→ **What the task requires**: Return, word for word, only the lines of the data below that lie between the line with "Figures: [745,327,785,359] ->" and the line with "Silent: [75,10,108,37] ->", those two lines included.

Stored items
#####
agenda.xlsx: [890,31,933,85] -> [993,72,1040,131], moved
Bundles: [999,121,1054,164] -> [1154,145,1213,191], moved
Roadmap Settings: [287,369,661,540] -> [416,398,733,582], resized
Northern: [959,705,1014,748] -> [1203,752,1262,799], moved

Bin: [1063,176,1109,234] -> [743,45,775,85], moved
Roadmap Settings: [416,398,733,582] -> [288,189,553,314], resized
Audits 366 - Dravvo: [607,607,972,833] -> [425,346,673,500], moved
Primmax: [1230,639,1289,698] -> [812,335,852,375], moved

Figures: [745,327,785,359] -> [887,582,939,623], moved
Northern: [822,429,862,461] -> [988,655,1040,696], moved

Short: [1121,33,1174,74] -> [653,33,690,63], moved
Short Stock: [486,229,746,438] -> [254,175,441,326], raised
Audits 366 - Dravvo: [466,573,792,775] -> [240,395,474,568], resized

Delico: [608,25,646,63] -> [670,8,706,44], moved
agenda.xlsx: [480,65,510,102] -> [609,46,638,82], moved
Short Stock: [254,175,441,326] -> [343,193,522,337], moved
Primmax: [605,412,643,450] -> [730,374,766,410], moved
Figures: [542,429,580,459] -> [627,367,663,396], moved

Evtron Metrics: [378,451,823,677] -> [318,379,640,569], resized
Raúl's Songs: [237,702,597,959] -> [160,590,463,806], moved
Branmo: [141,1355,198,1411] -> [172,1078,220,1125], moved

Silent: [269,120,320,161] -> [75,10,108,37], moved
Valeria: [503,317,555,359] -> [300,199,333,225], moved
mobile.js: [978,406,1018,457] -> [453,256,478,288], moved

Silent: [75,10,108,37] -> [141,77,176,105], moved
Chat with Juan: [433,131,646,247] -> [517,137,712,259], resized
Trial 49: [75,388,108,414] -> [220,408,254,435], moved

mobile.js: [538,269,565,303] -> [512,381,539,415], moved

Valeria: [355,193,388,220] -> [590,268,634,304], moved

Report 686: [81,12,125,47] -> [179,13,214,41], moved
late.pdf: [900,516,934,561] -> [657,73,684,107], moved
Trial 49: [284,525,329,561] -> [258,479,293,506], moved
#####
→ **Task output**:
Figures: [745,327,785,359] -> [887,582,939,623], moved
Northern: [822,429,862,461] -> [988,655,1040,696], moved

Short: [1121,33,1174,74] -> [653,33,690,63], moved
Short Stock: [486,229,746,438] -> [254,175,441,326], raised
Audits 366 - Dravvo: [466,573,792,775] -> [240,395,474,568], resized

Delico: [608,25,646,63] -> [670,8,706,44], moved
agenda.xlsx: [480,65,510,102] -> [609,46,638,82], moved
Short Stock: [254,175,441,326] -> [343,193,522,337], moved
Primmax: [605,412,643,450] -> [730,374,766,410], moved
Figures: [542,429,580,459] -> [627,367,663,396], moved

Evtron Metrics: [378,451,823,677] -> [318,379,640,569], resized
Raúl's Songs: [237,702,597,959] -> [160,590,463,806], moved
Branmo: [141,1355,198,1411] -> [172,1078,220,1125], moved

Silent: [269,120,320,161] -> [75,10,108,37], moved
Valeria: [503,317,555,359] -> [300,199,333,225], moved
mobile.js: [978,406,1018,457] -> [453,256,478,288], moved

Silent: [75,10,108,37] -> [141,77,176,105], moved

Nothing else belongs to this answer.